What you are asked to do: Exactly the lines from the line with "blue triangle: (75, 122) -> (94, 133), moved" through the final line of the records below, both ends included, are to be set down. Do not include pictures.

Given records:
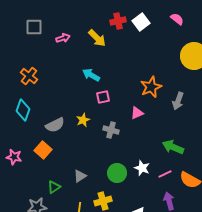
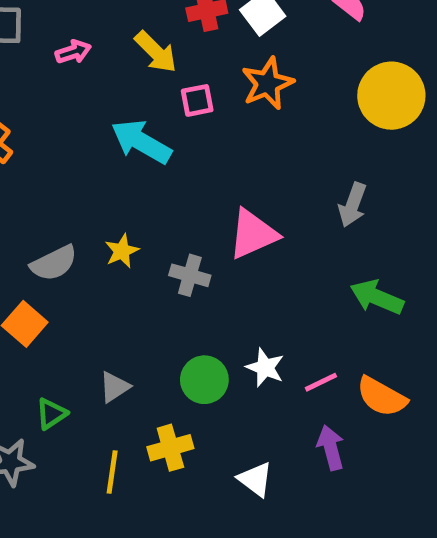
cyan arrow: (91, 75) -> (141, 142), size x1.4
orange star: (151, 87) -> (268, 83), moved
pink square: (103, 97) -> (197, 100), moved
pink triangle: (137, 113) -> (253, 234), size x1.6
green arrow: (173, 147) -> (377, 297), moved

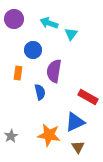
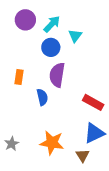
purple circle: (14, 19) -> (25, 20), moved
cyan arrow: (49, 23) -> (52, 24), turned 114
blue circle: (33, 50) -> (51, 47), moved
blue triangle: (75, 122) -> (94, 133), moved

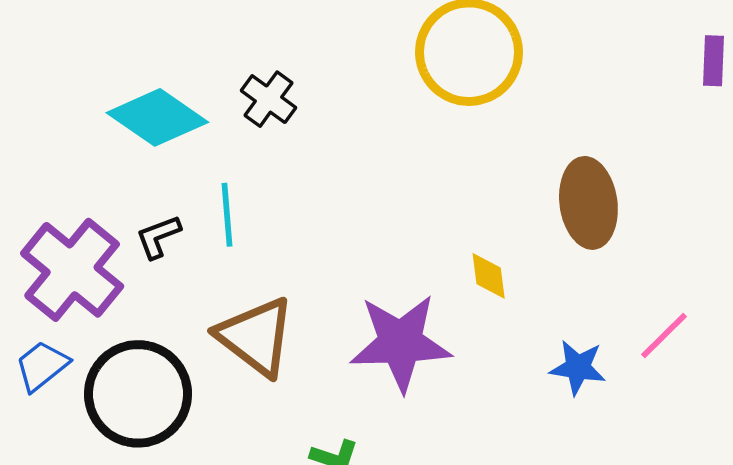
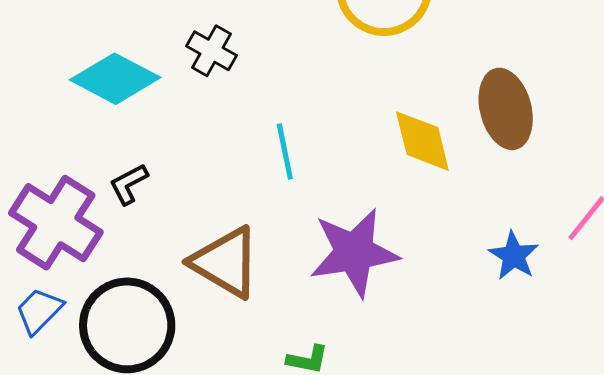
cyan line: (227, 215) -> (285, 151), moved
yellow diamond: (489, 276) -> (422, 141), moved, size x1.6
blue star: (578, 368) -> (514, 256), turned 30

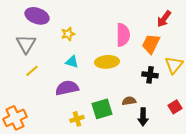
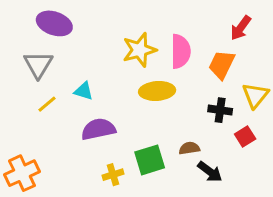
yellow star: (68, 34) -> (139, 50), moved, size x1.6
cyan triangle: (72, 62) -> (84, 91), moved
red square: (175, 107) -> (245, 136), moved
black arrow: (143, 117) -> (210, 172), turned -54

Output for this exercise:
blue triangle: (75, 122) -> (94, 133), moved

cyan line: (227, 215) -> (285, 151), moved
yellow diamond: (489, 276) -> (422, 141), moved, size x1.6
blue star: (578, 368) -> (514, 256), turned 30

yellow star: (68, 34) -> (139, 50), moved, size x1.6
cyan triangle: (72, 62) -> (84, 91), moved
red square: (175, 107) -> (245, 136), moved
black arrow: (143, 117) -> (210, 172), turned -54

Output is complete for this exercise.